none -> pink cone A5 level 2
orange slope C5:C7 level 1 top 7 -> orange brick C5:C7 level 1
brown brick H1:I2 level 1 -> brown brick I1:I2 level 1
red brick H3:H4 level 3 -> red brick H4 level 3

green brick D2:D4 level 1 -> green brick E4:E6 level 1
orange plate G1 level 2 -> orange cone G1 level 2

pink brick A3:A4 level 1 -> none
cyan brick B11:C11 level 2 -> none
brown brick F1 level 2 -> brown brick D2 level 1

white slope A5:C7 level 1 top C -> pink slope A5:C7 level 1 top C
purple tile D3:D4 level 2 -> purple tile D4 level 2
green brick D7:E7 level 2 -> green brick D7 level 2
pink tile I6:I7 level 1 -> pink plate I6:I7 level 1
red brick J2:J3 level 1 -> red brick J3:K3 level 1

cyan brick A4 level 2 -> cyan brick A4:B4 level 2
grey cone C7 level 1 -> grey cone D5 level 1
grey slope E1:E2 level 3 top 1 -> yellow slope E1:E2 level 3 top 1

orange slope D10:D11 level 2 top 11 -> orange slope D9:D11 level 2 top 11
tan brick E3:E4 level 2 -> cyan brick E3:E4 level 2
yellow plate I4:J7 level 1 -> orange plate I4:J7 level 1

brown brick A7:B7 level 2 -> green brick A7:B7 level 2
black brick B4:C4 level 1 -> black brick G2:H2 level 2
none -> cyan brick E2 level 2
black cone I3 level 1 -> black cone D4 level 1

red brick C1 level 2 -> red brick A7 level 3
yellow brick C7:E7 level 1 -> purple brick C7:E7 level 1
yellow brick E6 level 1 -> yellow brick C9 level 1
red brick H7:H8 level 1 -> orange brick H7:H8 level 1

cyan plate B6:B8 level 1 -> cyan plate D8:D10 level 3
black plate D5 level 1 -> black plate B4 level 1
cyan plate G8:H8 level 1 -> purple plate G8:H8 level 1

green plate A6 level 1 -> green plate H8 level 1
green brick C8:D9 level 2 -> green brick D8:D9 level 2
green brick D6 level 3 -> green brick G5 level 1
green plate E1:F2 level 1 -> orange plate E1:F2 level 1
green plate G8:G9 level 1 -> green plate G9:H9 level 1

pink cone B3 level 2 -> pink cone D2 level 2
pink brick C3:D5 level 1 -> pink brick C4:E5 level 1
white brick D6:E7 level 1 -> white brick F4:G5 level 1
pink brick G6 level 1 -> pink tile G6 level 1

* * * * * * *

* _Task statement_: Scan the entries above for the word "white". Report the lines that hold it.

* _Reply_:
white slope A5:C7 level 1 top C -> pink slope A5:C7 level 1 top C
white brick D6:E7 level 1 -> white brick F4:G5 level 1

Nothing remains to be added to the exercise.